▶ _Available records_:
· · · ·

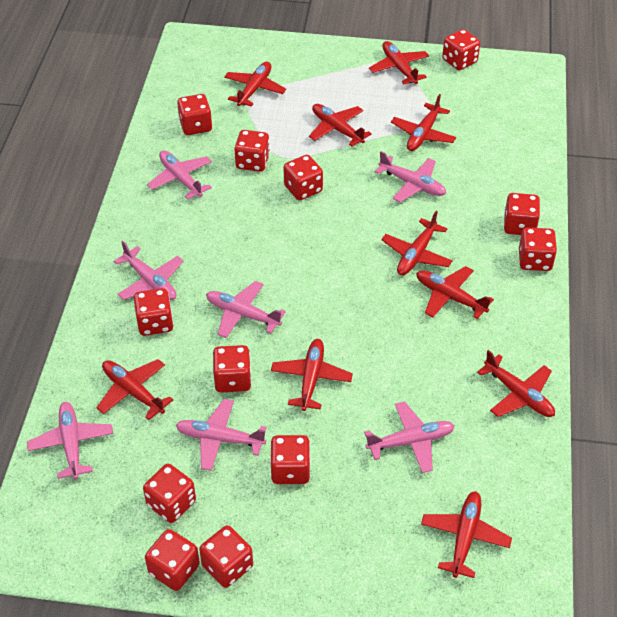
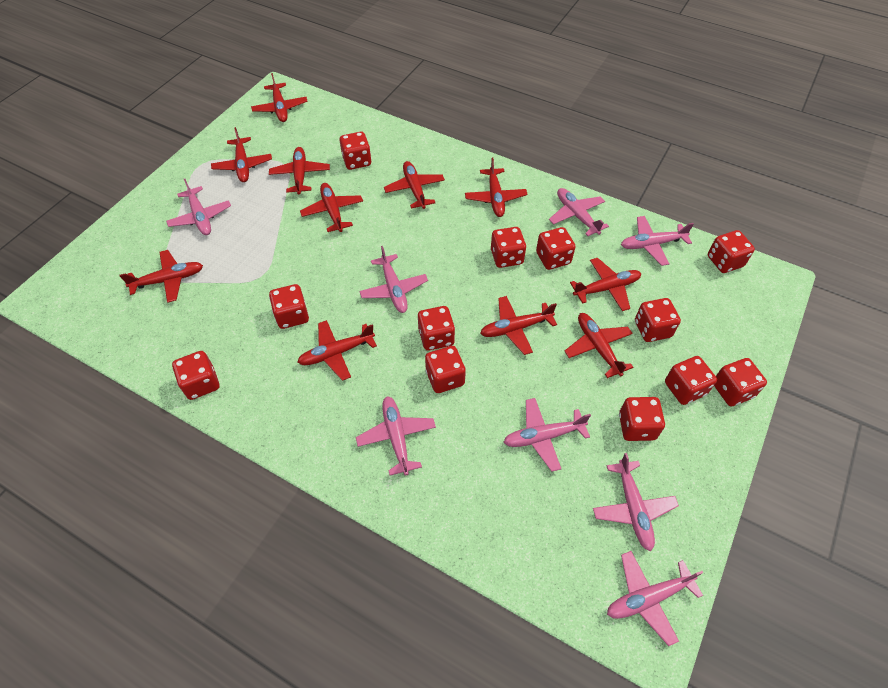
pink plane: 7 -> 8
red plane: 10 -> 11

· · · ·

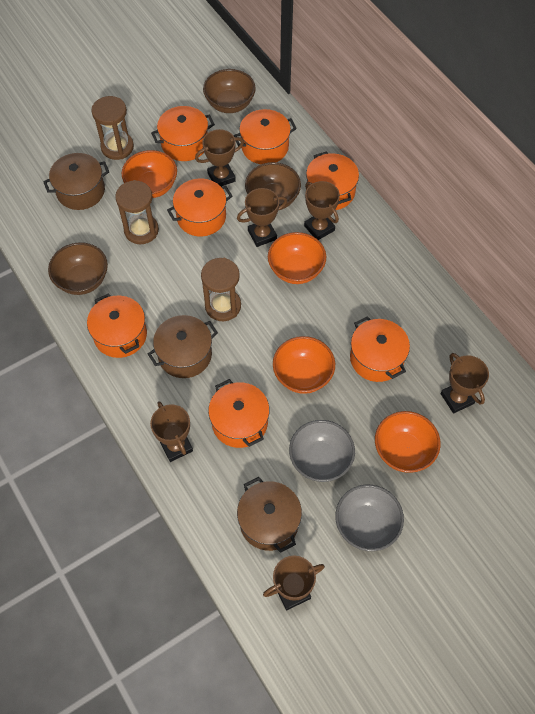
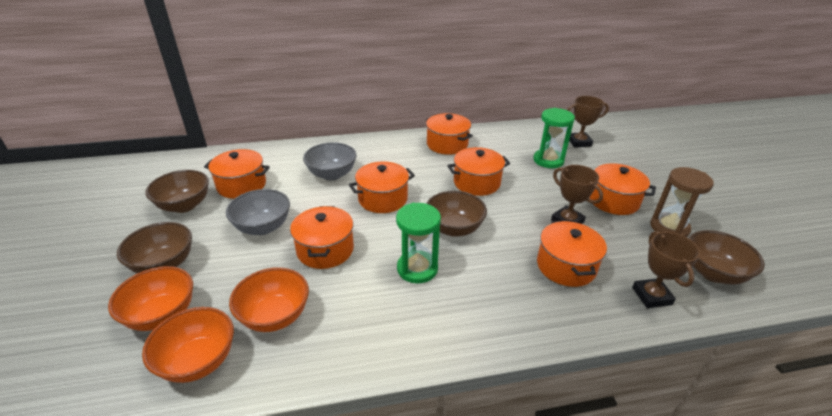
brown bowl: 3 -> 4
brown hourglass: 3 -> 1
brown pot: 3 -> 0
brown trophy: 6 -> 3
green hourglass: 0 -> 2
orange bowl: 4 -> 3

· · · ·

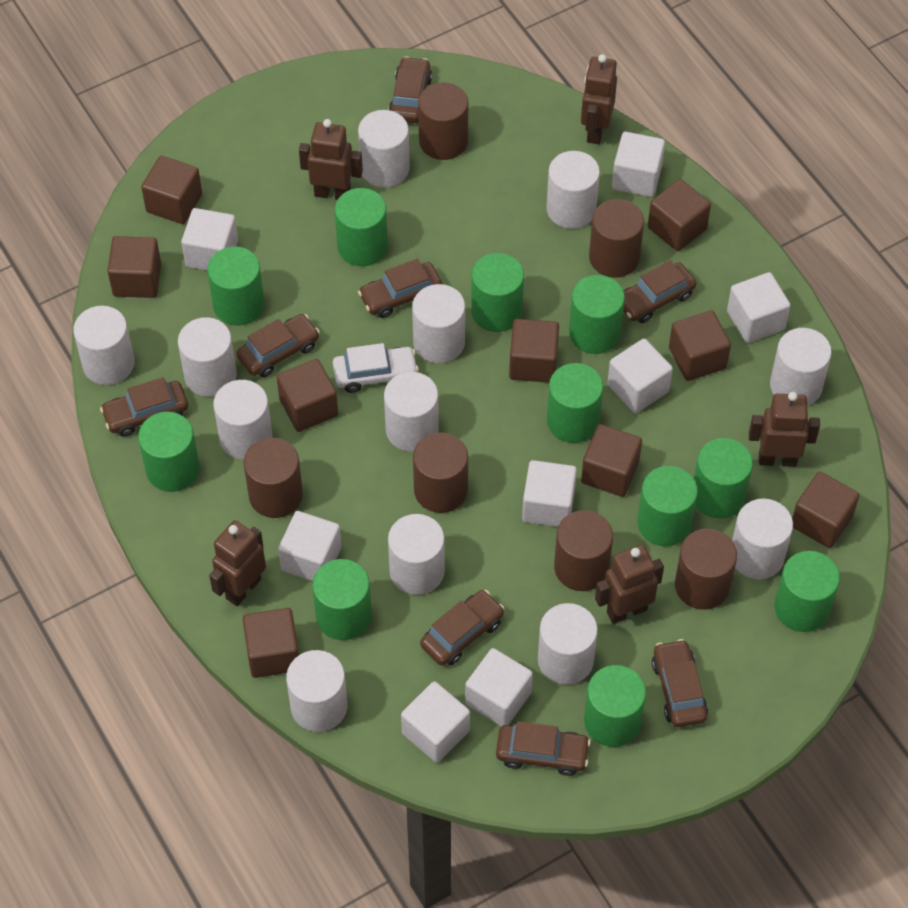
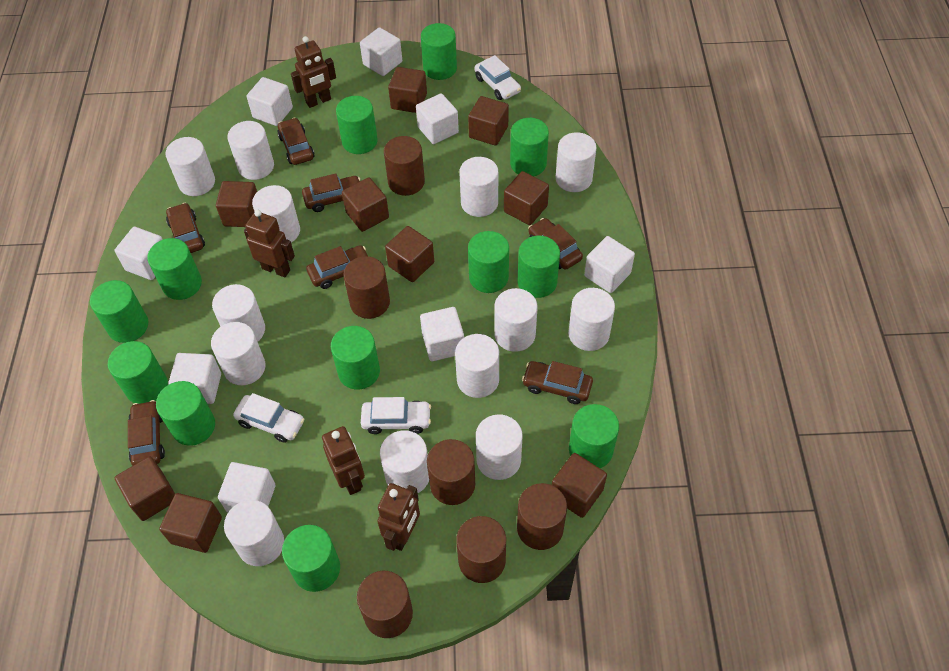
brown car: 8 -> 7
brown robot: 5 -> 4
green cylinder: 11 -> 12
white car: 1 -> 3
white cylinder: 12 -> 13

· · · ·

▶ _Exercise brief_: A single number is the whole answer here: how many lines of the material include "green" as a word or string?

▶ _Expected answer_: 2